- **EXERCISE DIRECTIONS**: There is one span to output from the data below: the lines starting at the line with "(112, 379) = (409, 761): orange" and ending at the line with "(193, 93) = (152, 446): pink". Output it exactly, ends included, nothing more.

SOURCE MATERIAL Start Marker

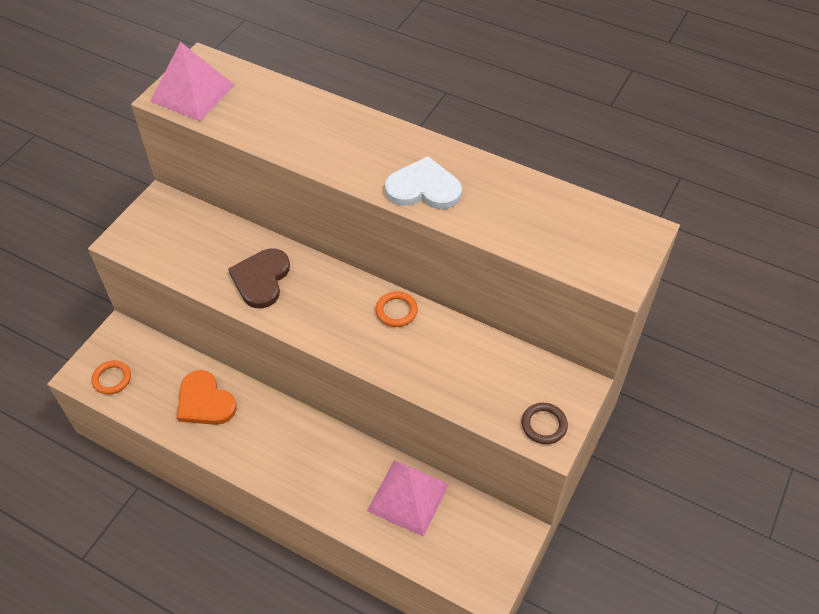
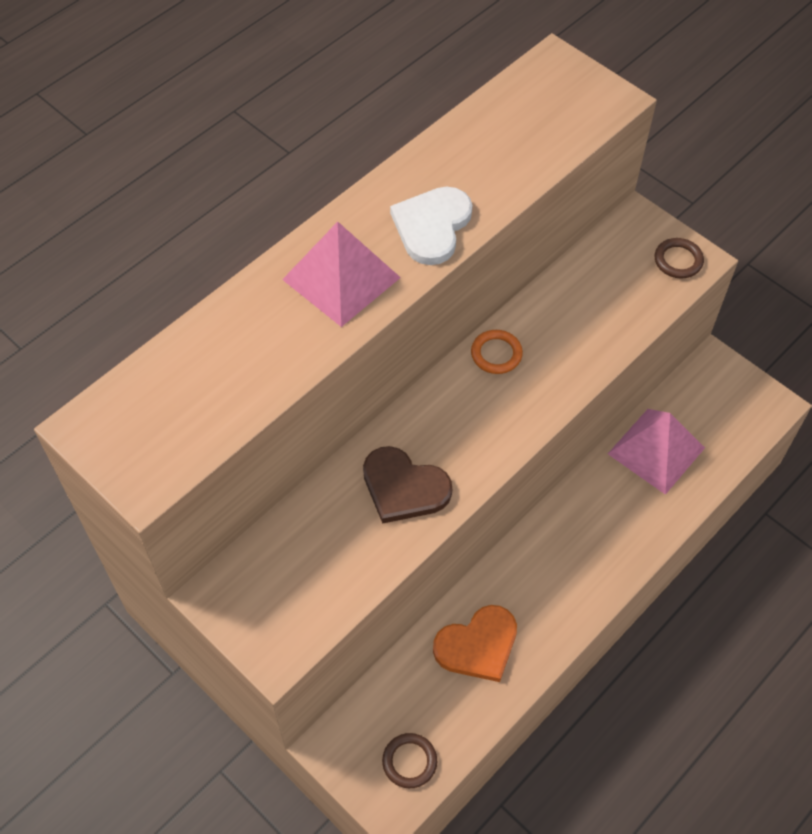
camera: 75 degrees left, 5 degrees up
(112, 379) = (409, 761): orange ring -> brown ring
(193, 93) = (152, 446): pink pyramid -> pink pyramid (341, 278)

SOURCE MATERIAL End Marker
SOURCE MATERIAL Start Marker

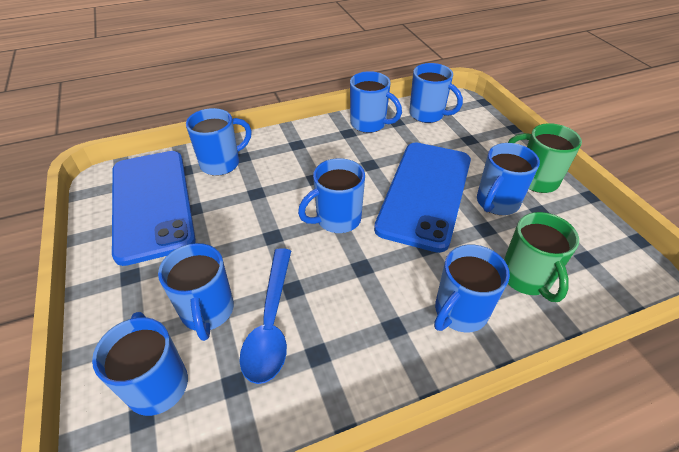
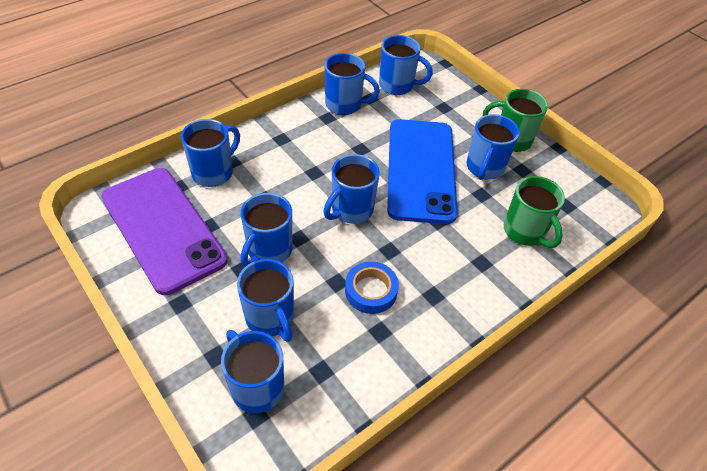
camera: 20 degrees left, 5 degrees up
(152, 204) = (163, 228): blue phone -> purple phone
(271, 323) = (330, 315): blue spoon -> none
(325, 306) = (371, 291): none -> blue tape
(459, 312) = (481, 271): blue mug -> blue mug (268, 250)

SOURCE MATERIAL End Marker
SOURCE MATERIAL Start Marker

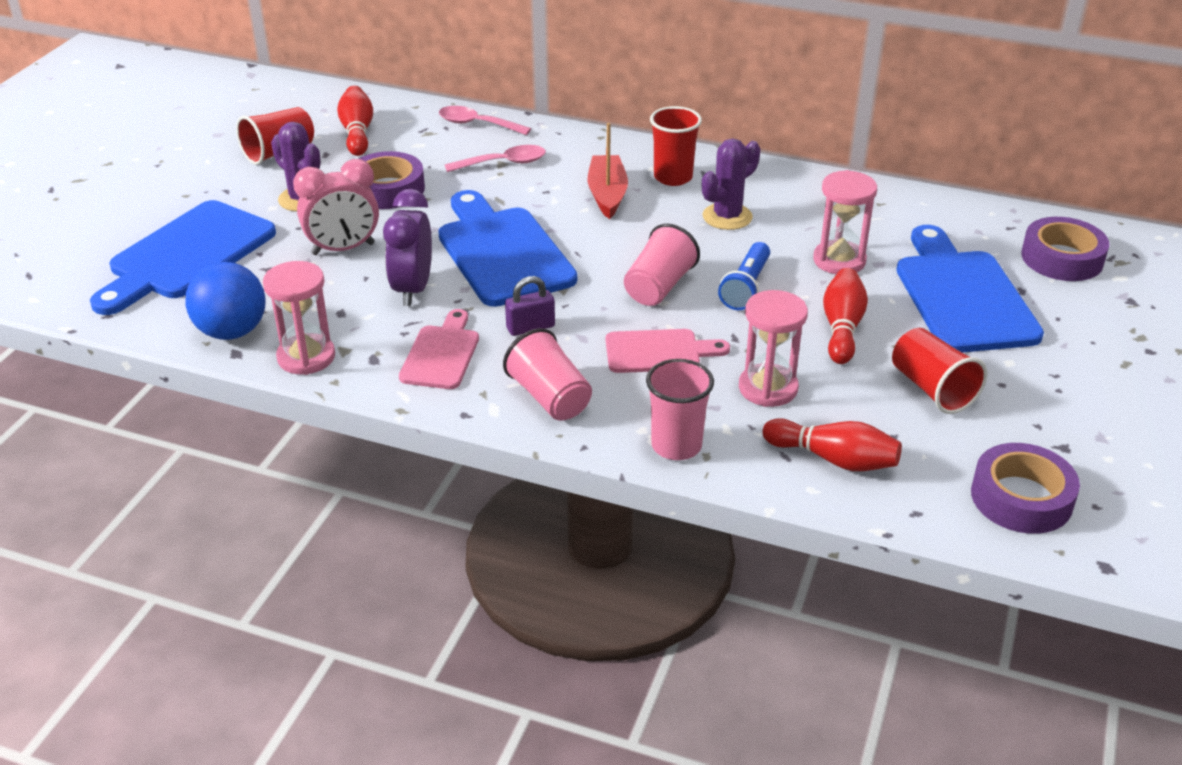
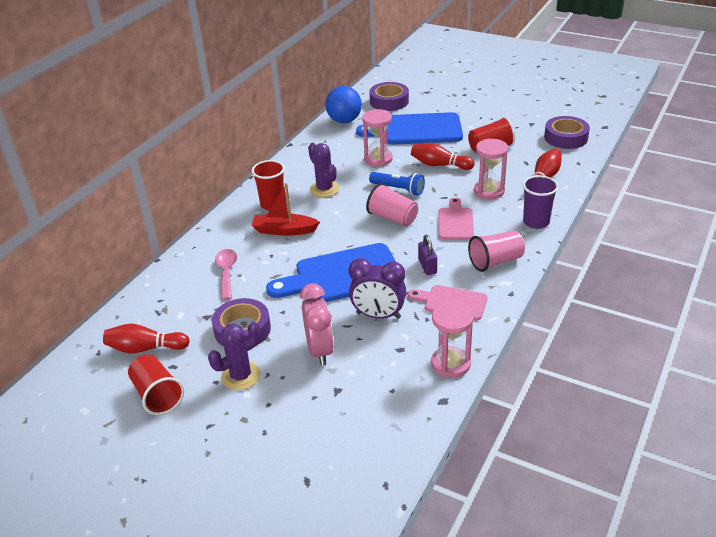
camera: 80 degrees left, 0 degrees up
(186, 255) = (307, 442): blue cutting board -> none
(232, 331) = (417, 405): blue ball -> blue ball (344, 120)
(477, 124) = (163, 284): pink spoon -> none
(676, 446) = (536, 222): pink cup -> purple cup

SOURCE MATERIAL End Marker

- **WRITTEN RESPONSE**:
(112, 379) = (409, 761): orange ring -> brown ring
(193, 93) = (152, 446): pink pyramid -> pink pyramid (341, 278)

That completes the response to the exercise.